▶ _Assigned task_: All entries below are to be written out again exactly, but no picture is to be copied.

------------------------------

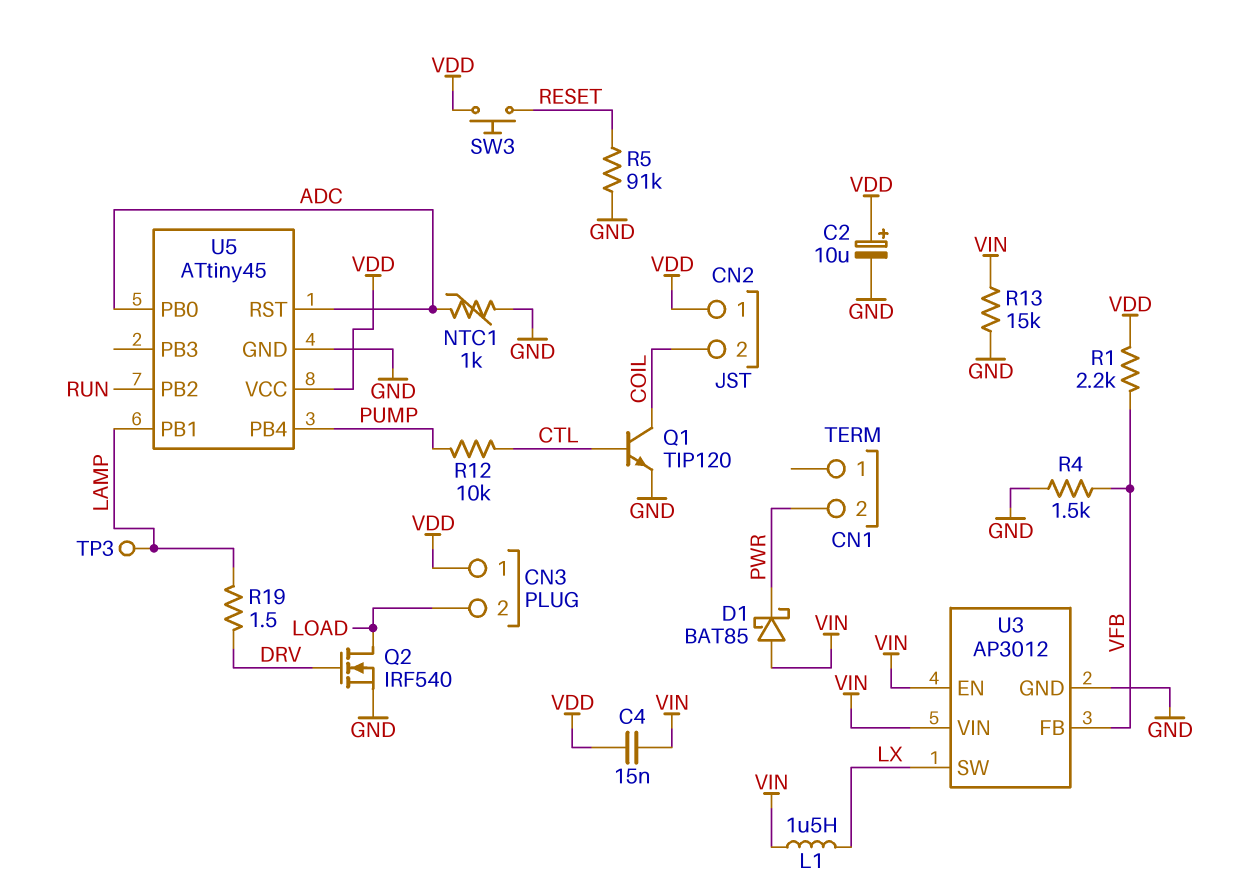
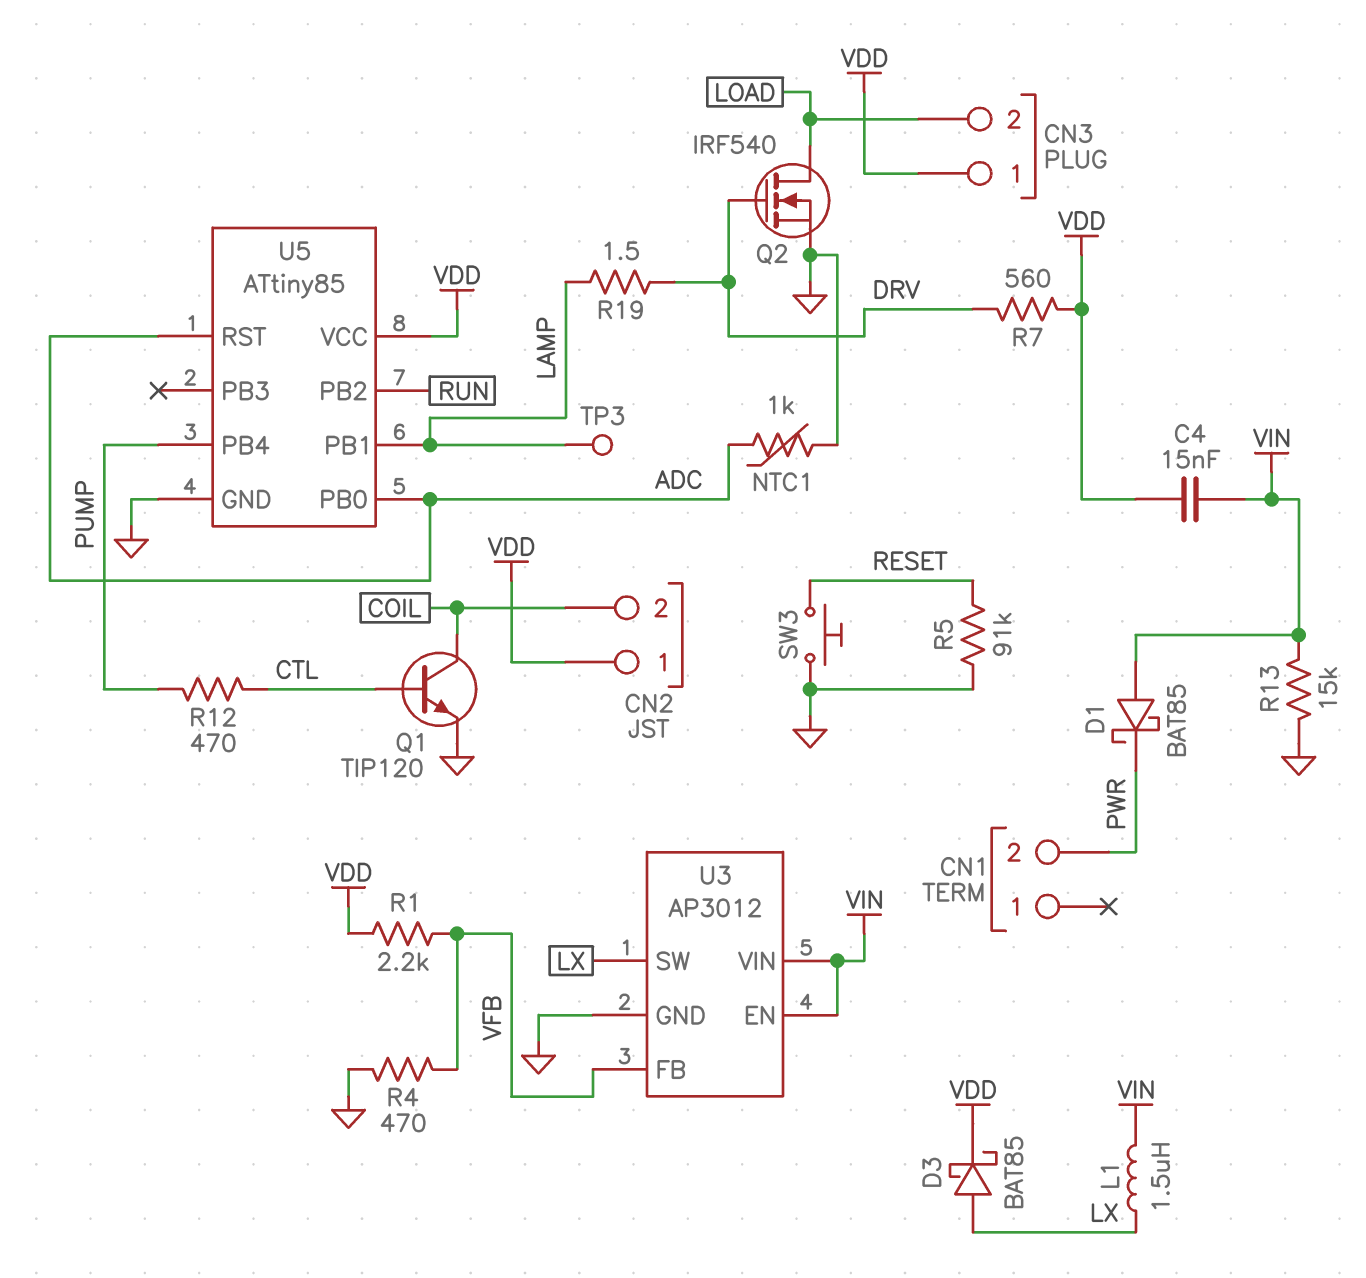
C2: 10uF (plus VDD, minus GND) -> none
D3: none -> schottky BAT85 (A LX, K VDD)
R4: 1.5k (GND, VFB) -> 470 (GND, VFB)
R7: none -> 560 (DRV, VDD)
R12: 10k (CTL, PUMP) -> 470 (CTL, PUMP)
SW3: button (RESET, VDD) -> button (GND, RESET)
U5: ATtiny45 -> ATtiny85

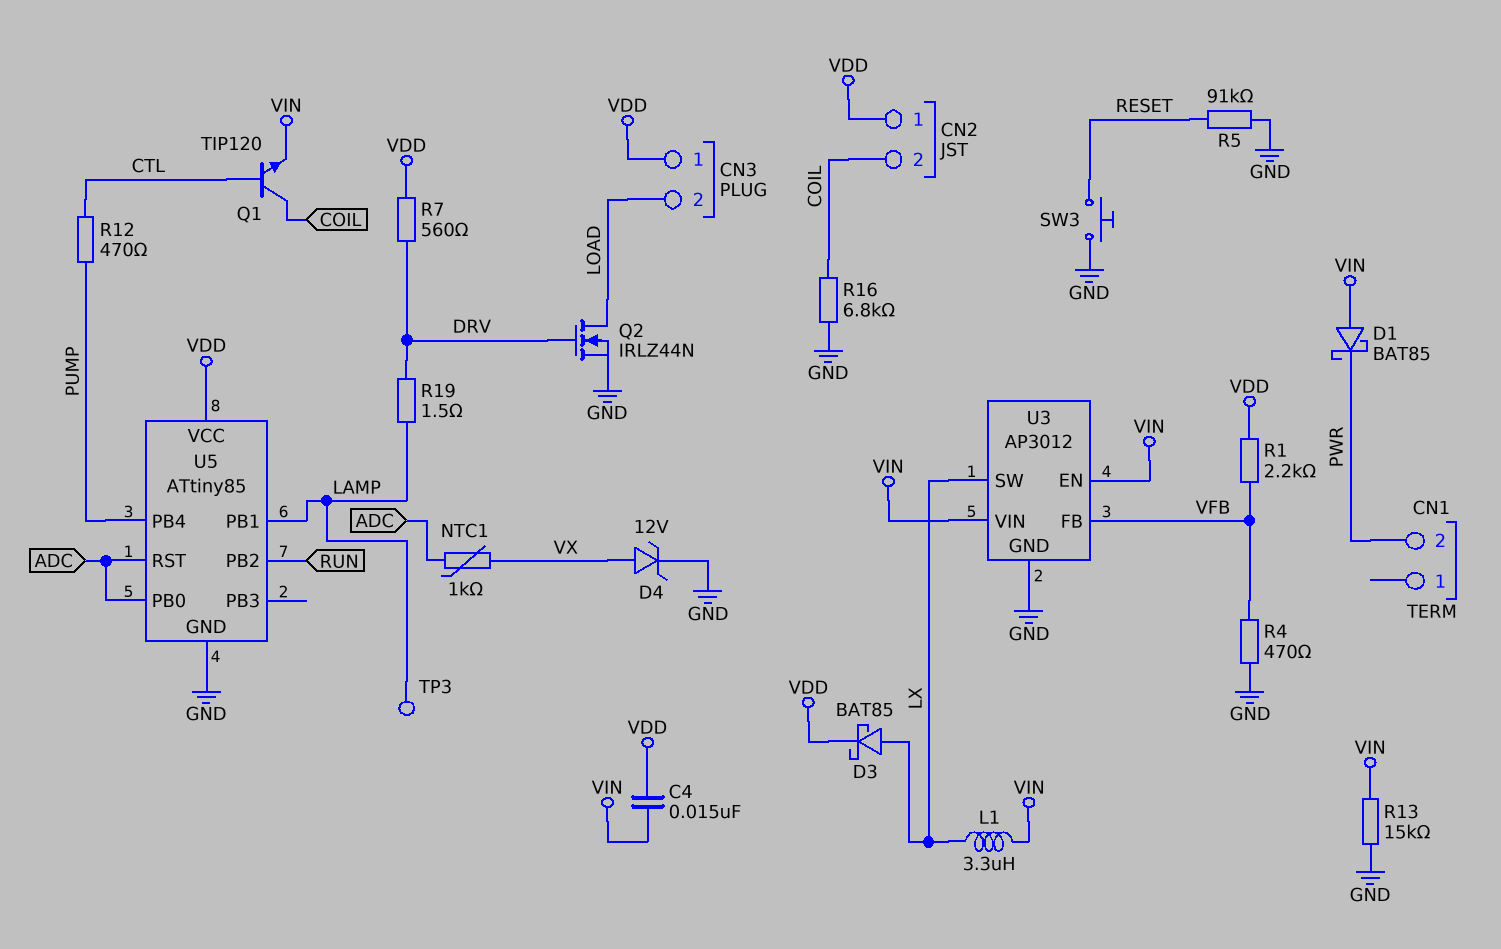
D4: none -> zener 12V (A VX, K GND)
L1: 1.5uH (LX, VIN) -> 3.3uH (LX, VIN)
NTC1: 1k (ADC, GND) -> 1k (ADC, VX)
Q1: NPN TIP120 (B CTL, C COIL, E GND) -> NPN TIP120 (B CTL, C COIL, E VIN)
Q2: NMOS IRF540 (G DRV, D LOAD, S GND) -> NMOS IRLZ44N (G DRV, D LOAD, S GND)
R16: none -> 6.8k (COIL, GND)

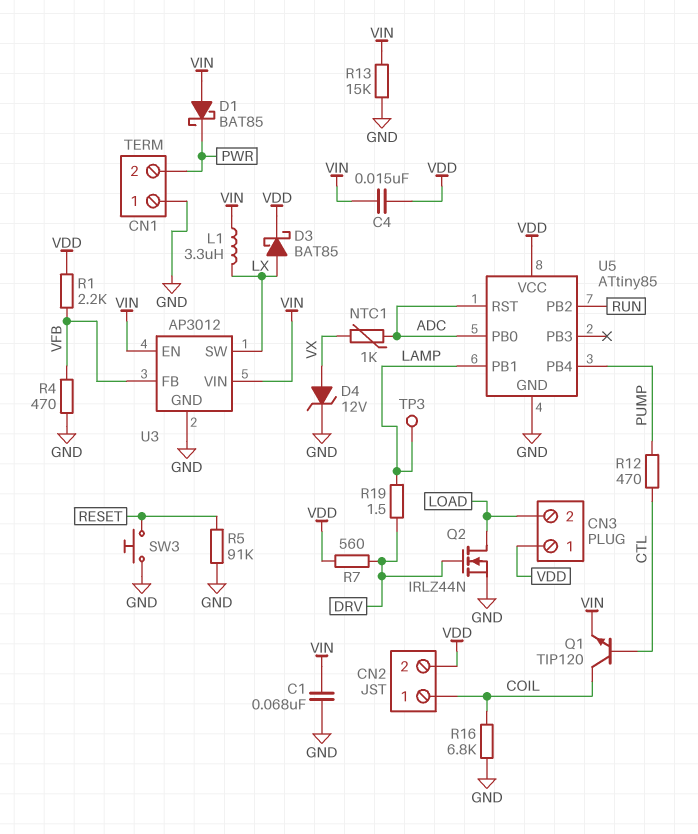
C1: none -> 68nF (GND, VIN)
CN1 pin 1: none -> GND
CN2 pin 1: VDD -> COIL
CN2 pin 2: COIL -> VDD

------------------------------

▶ _Answer area_:
C2: 10uF (plus VDD, minus GND) -> none
D3: none -> schottky BAT85 (A LX, K VDD)
R4: 1.5k (GND, VFB) -> 470 (GND, VFB)
R7: none -> 560 (DRV, VDD)
R12: 10k (CTL, PUMP) -> 470 (CTL, PUMP)
SW3: button (RESET, VDD) -> button (GND, RESET)
U5: ATtiny45 -> ATtiny85

D4: none -> zener 12V (A VX, K GND)
L1: 1.5uH (LX, VIN) -> 3.3uH (LX, VIN)
NTC1: 1k (ADC, GND) -> 1k (ADC, VX)
Q1: NPN TIP120 (B CTL, C COIL, E GND) -> NPN TIP120 (B CTL, C COIL, E VIN)
Q2: NMOS IRF540 (G DRV, D LOAD, S GND) -> NMOS IRLZ44N (G DRV, D LOAD, S GND)
R16: none -> 6.8k (COIL, GND)

C1: none -> 68nF (GND, VIN)
CN1 pin 1: none -> GND
CN2 pin 1: VDD -> COIL
CN2 pin 2: COIL -> VDD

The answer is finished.